----- Given information
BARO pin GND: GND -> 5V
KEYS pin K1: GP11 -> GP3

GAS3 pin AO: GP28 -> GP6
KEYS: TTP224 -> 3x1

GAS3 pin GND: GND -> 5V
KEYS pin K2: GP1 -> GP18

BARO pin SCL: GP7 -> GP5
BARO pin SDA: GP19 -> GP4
----------
◆ Required action:
Each line in the data that holds the string "BARO" needs to be copied.

◆ Response:
BARO pin GND: GND -> 5V
BARO pin SCL: GP7 -> GP5
BARO pin SDA: GP19 -> GP4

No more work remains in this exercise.